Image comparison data
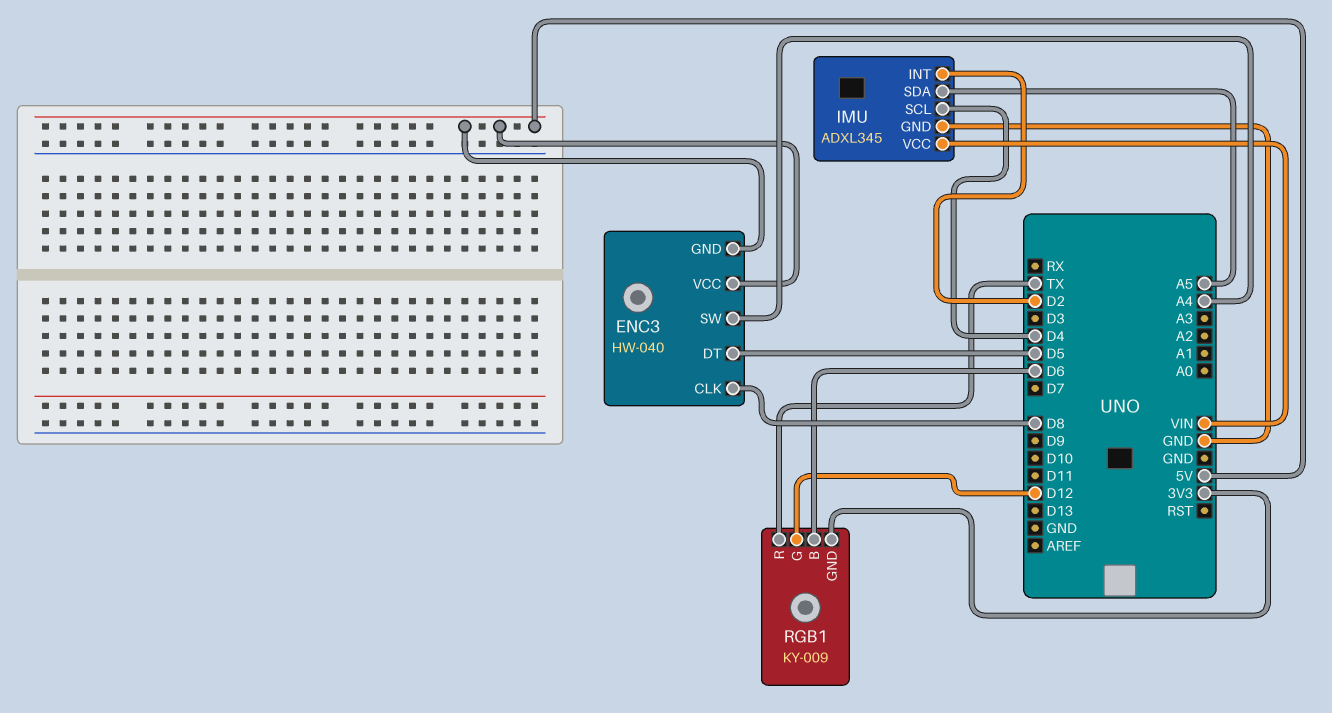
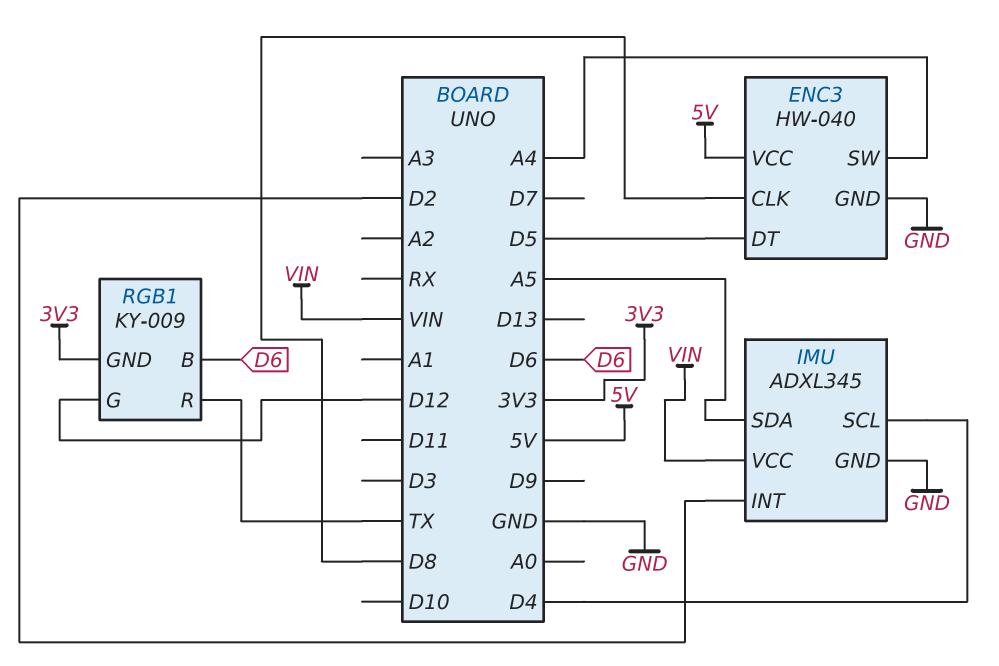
ENC3 pin GND: 5V -> GND

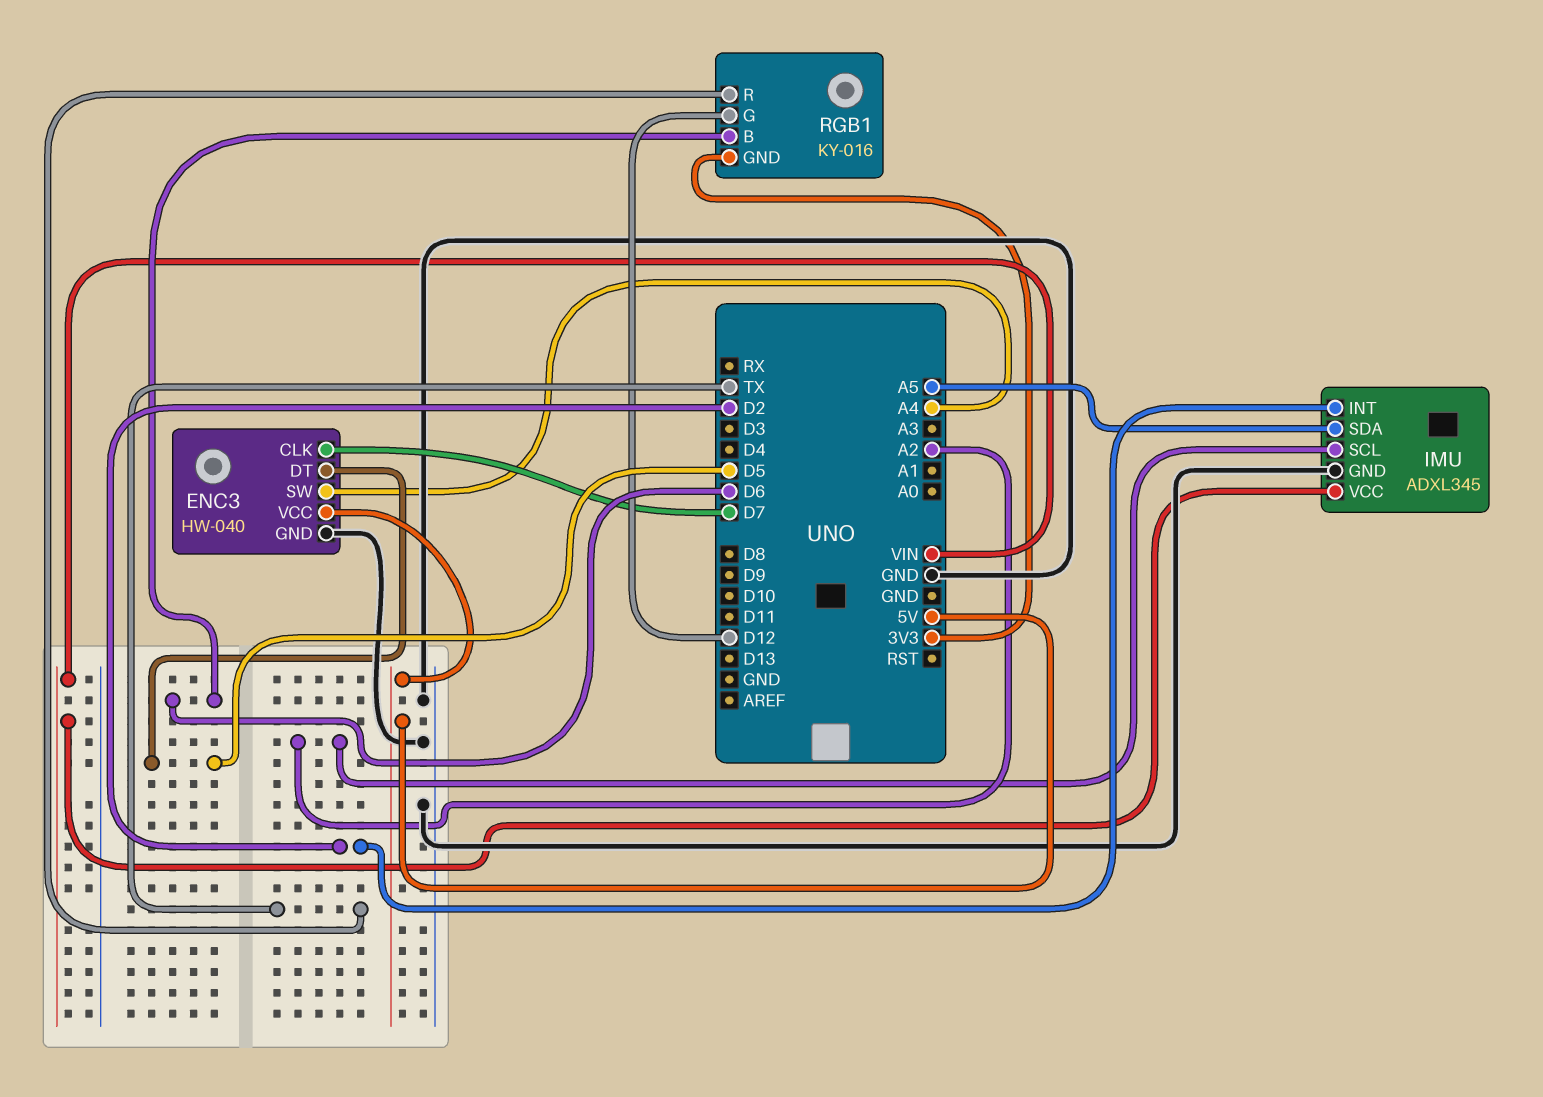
ENC3 pin CLK: D8 -> D7
IMU pin SCL: D4 -> A2
RGB1: KY-009 -> KY-016

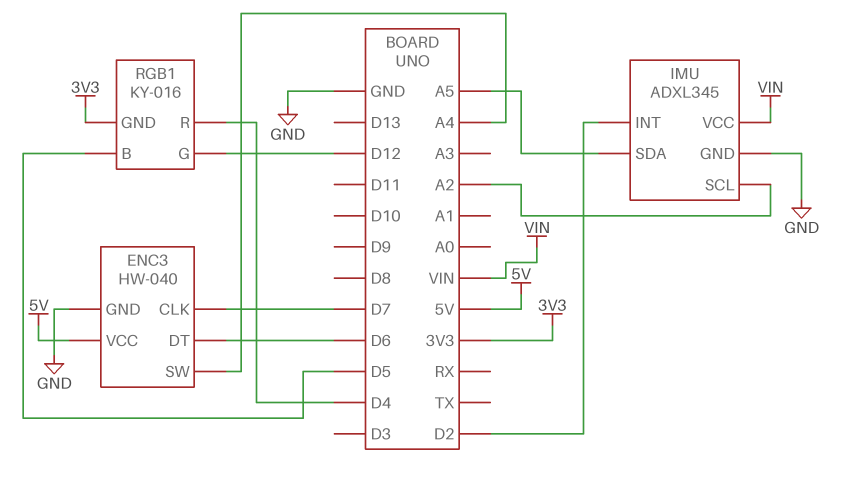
ENC3 pin DT: D5 -> D6
RGB1 pin B: D6 -> D5
RGB1 pin R: TX -> D4

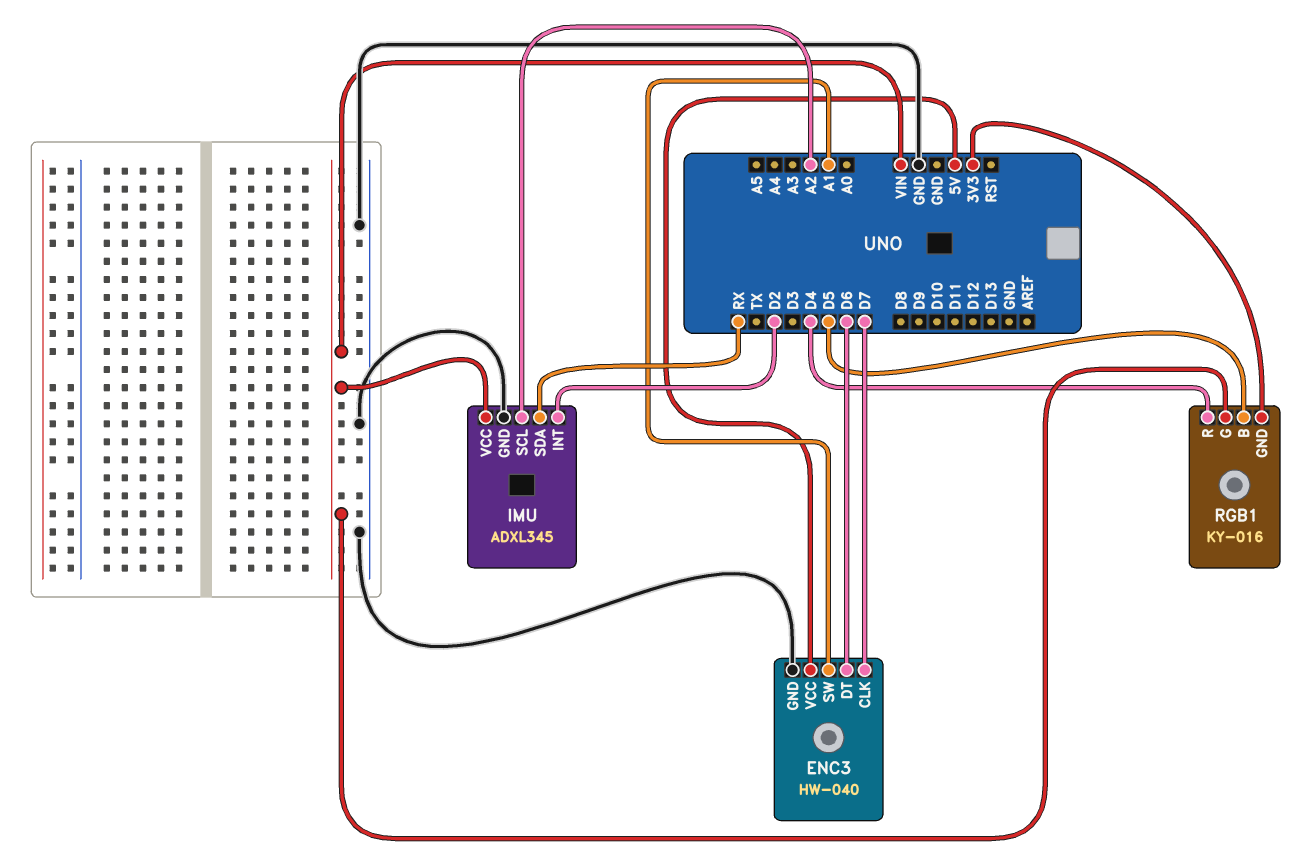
ENC3 pin SW: A4 -> A1
IMU pin SDA: A5 -> RX
RGB1 pin G: D12 -> VIN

# Task details:
Please transcribe exactly the lines from the one containing "RGB1 pin R: TX -> D4" through the final line of the data, including both, and nothing else. Pictures are to be left out.

# Result for this task:
RGB1 pin R: TX -> D4

ENC3 pin SW: A4 -> A1
IMU pin SDA: A5 -> RX
RGB1 pin G: D12 -> VIN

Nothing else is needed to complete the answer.